**WHAT TO PRODUCE:** Go through the material below and return each line with the string "calculator" in it.

**RECORDS FOR THIS EXERCISE:**
Segment Open

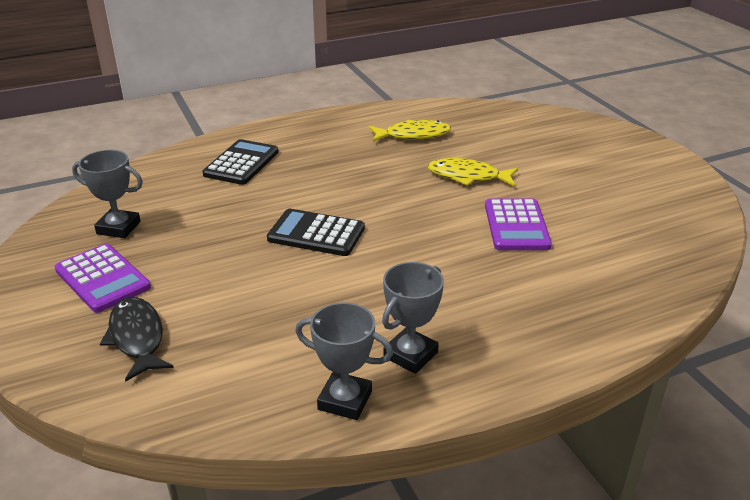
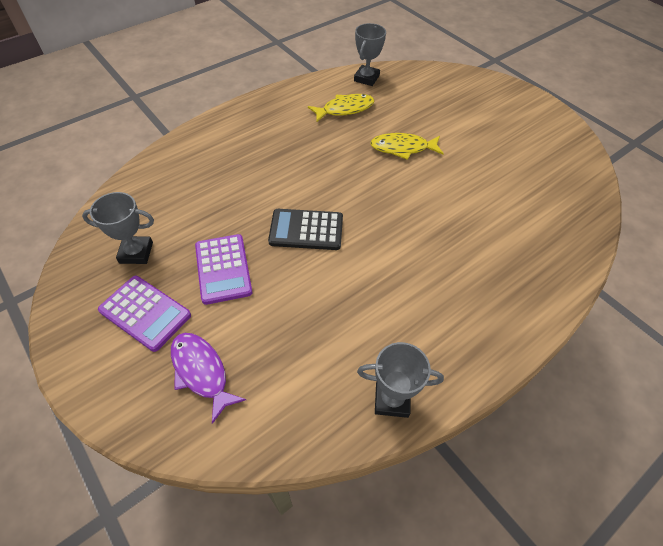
camera: 15 degrees left, 20 degrees up
(137, 338) = (201, 372): black fish -> purple fish
(241, 163) = (215, 161): black calculator -> none
(410, 355) = (424, 342): grey trophy -> grey trophy (366, 78)
(516, 225) = (456, 194): purple calculator -> purple calculator (223, 269)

Segment Closed

**TASK RESPONSE:**
(241, 163) = (215, 161): black calculator -> none
(516, 225) = (456, 194): purple calculator -> purple calculator (223, 269)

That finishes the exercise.